Problem requirements: Find "camera: 70 degrees right, 15 degrees down" and "(529, 501) = (119, 423): orange" in the records below. Copy the lines holding them and every line between, exactly, and no others.

Input:

=== Begin Enclosure ===

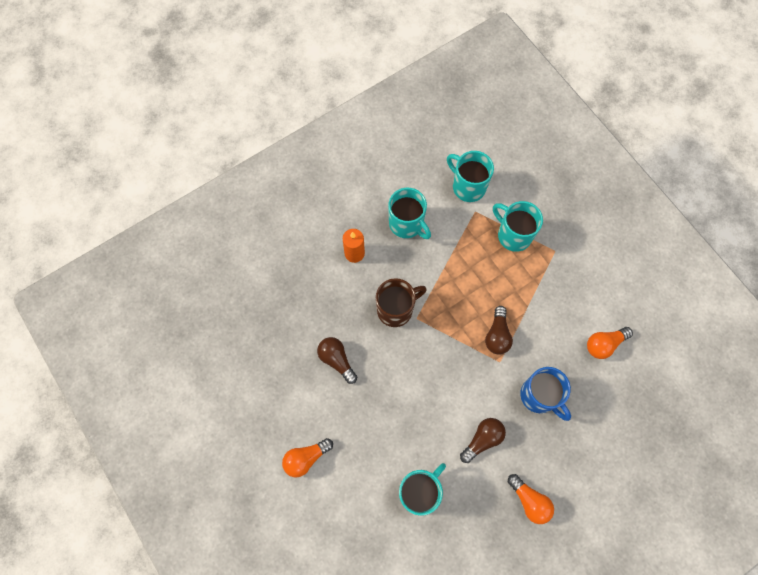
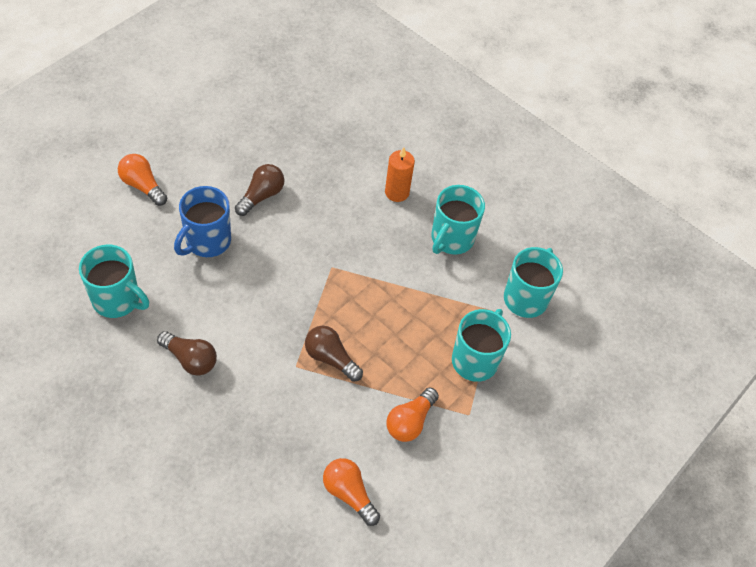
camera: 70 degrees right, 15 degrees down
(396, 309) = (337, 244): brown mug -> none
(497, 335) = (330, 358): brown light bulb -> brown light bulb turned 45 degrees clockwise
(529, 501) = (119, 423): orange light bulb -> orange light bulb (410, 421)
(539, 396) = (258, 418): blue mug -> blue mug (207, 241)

=== End Enclosure ===
=== Begin Enclosure ===

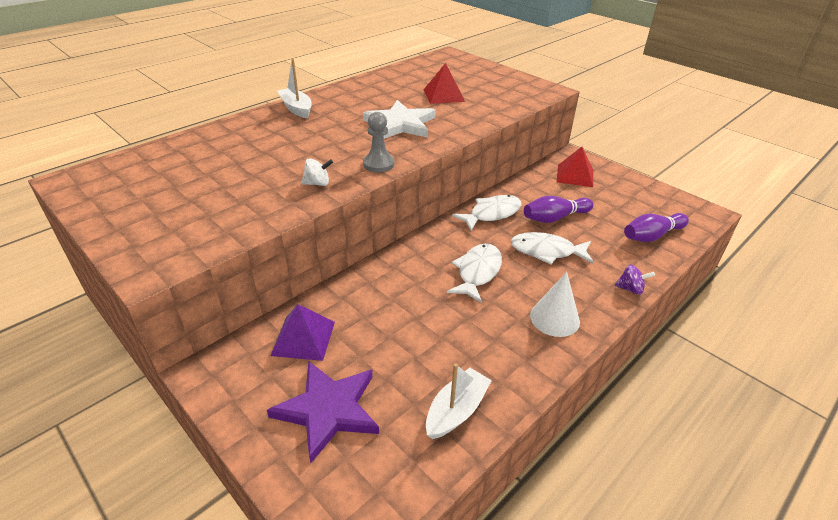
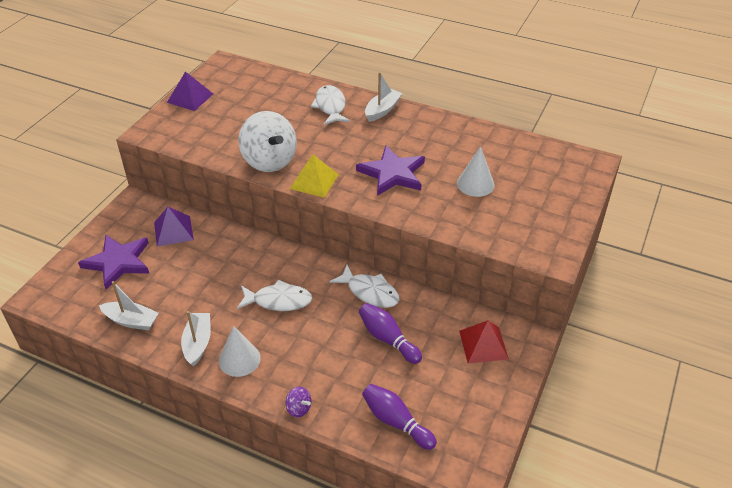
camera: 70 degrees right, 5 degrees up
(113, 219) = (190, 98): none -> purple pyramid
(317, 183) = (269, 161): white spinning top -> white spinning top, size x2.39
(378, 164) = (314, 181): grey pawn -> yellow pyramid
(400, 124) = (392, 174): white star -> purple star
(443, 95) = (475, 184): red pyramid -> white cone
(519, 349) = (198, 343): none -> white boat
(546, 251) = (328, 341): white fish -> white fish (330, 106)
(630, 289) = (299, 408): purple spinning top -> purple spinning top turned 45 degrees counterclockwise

=== End Enclosure ===

Answer to this task:
camera: 70 degrees right, 15 degrees down
(396, 309) = (337, 244): brown mug -> none
(497, 335) = (330, 358): brown light bulb -> brown light bulb turned 45 degrees clockwise
(529, 501) = (119, 423): orange light bulb -> orange light bulb (410, 421)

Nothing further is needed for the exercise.